→ SUPPLIED MATERIAL

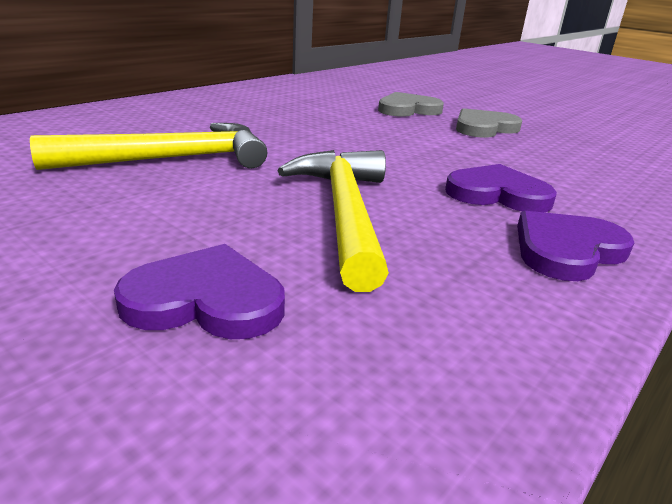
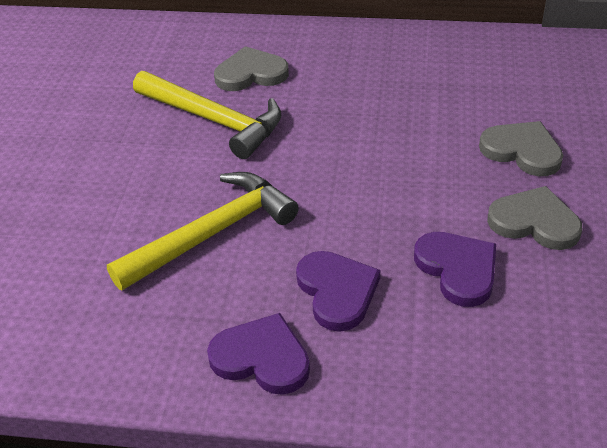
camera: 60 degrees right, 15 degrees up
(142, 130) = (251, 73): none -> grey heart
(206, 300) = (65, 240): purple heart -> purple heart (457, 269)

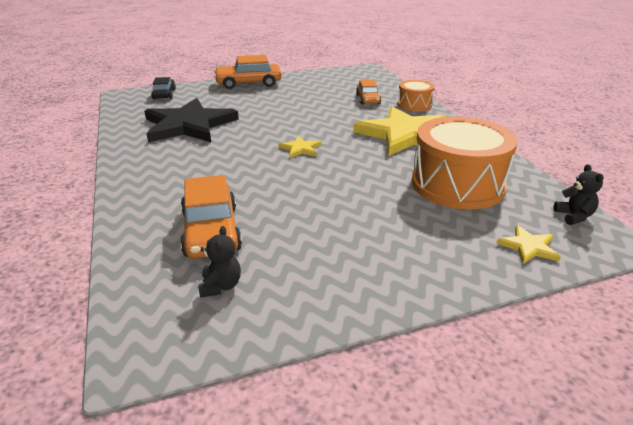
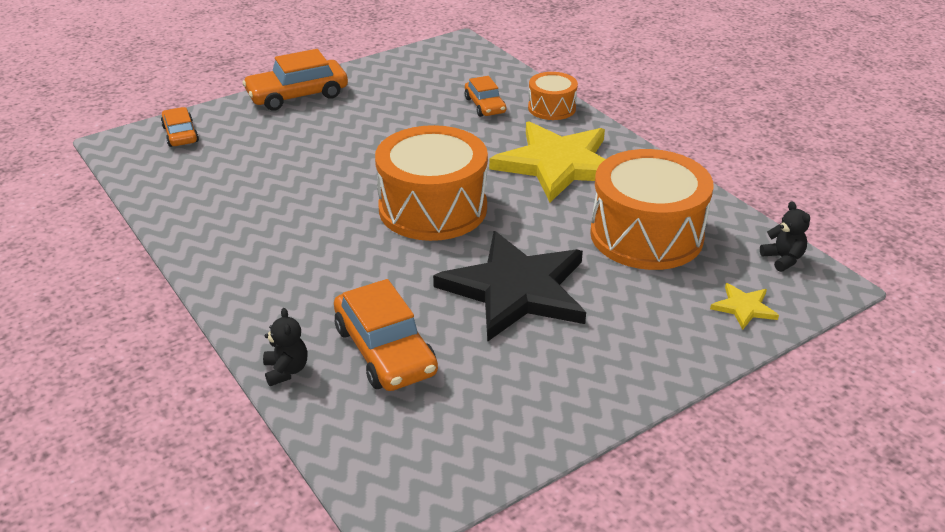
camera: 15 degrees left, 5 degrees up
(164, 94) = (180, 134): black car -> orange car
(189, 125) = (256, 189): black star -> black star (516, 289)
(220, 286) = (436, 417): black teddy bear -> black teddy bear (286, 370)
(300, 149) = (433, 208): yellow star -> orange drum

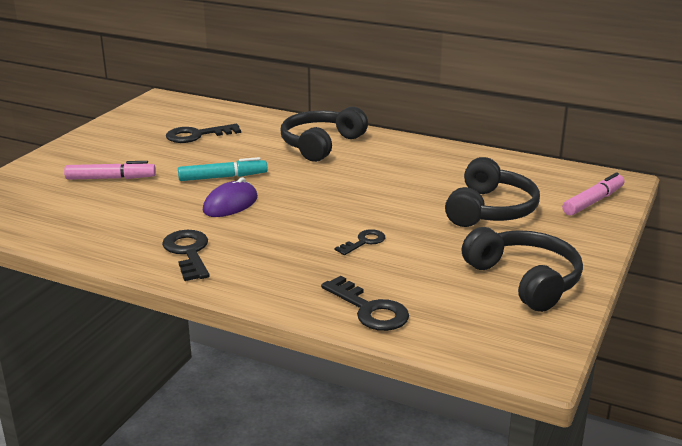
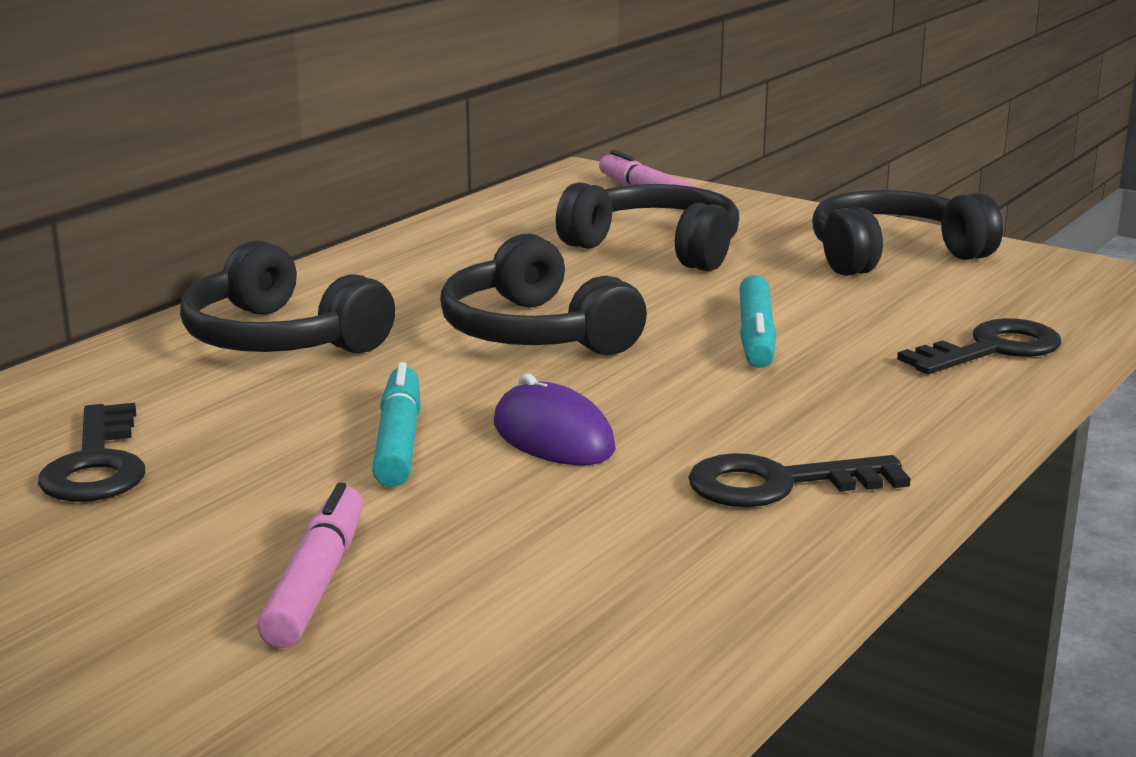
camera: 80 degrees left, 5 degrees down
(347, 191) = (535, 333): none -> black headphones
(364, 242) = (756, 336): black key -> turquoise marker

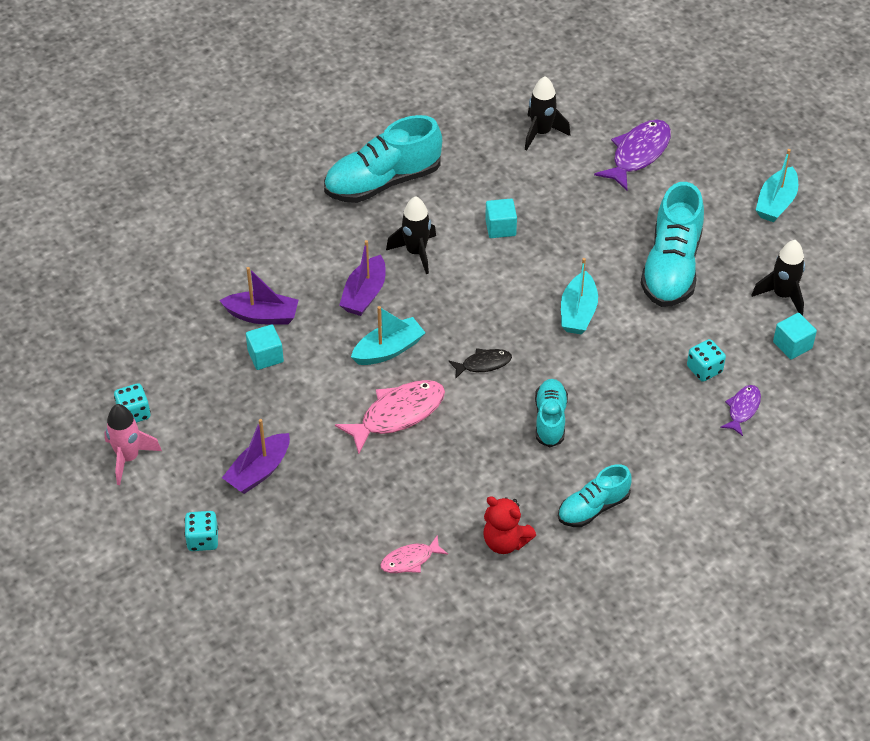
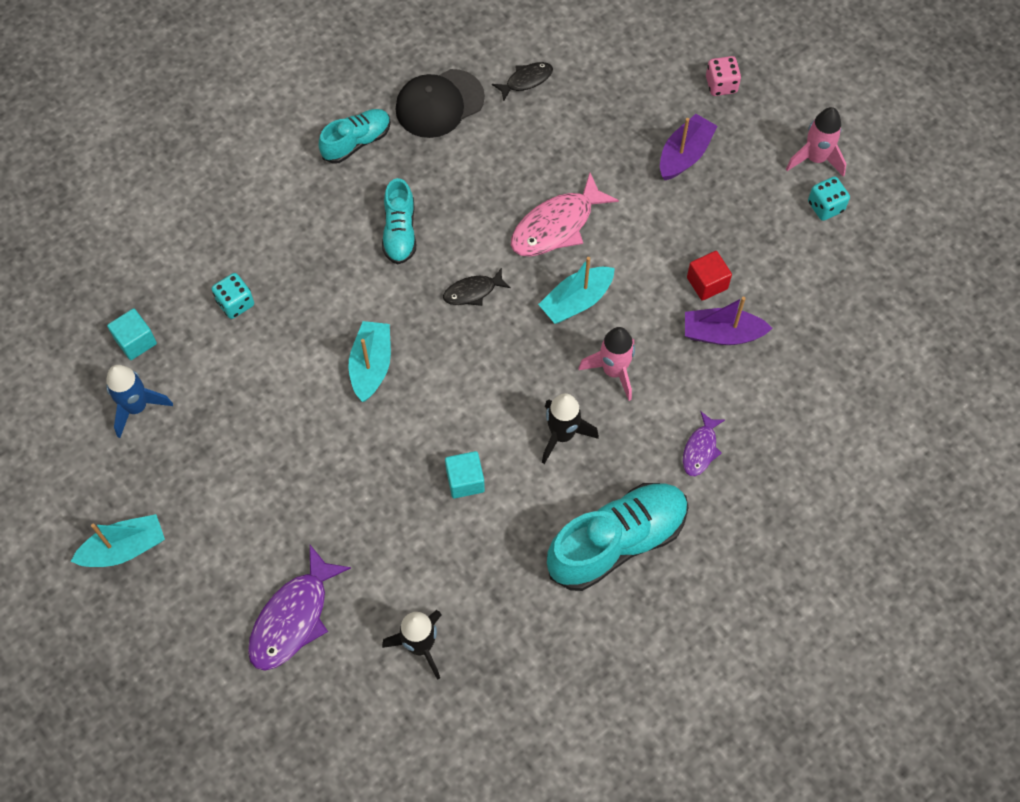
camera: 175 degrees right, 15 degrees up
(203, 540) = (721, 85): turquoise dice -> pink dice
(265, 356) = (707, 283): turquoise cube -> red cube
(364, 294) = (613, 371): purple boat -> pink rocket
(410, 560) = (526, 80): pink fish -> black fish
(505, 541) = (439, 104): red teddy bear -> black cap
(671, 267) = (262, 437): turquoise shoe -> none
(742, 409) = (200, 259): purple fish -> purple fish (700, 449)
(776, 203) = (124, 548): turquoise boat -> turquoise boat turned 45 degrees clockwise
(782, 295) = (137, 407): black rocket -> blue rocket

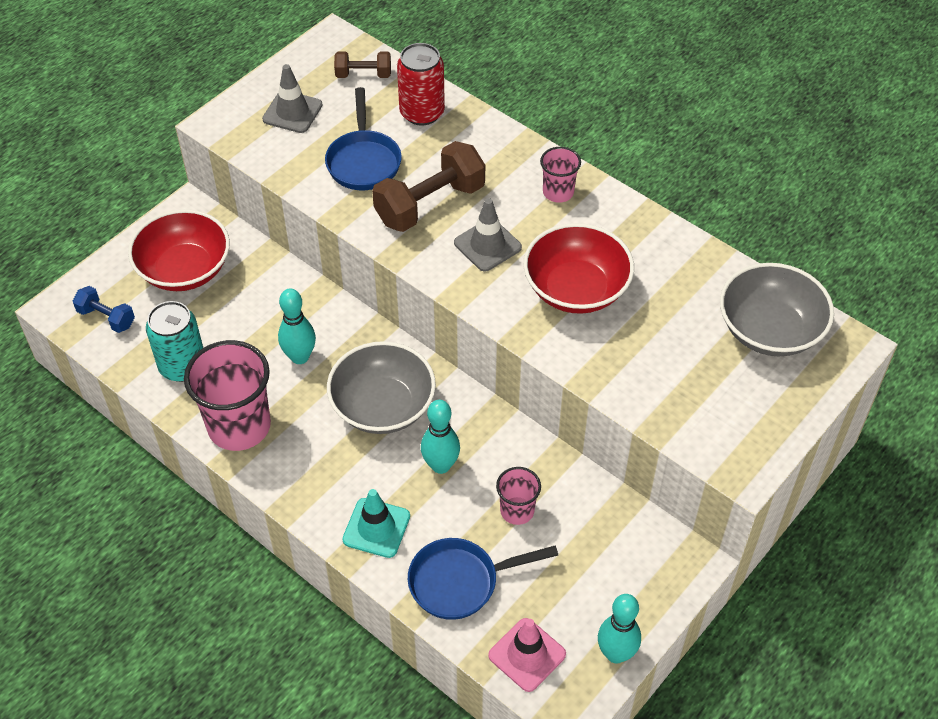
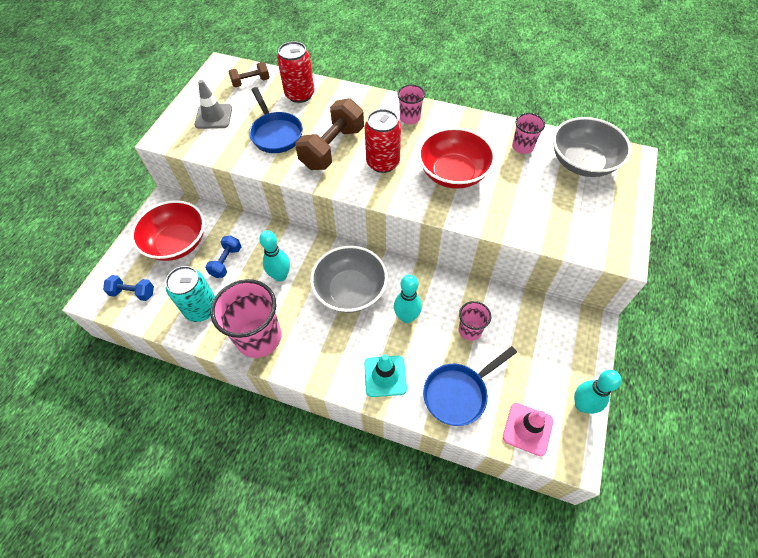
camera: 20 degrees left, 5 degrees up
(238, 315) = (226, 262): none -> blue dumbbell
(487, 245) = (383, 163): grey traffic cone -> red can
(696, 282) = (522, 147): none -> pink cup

→ YOUR TASK
Scan the records above and count the lines that contain "boat". No text besides the count.

→ RESPONSE TO THIS TASK
2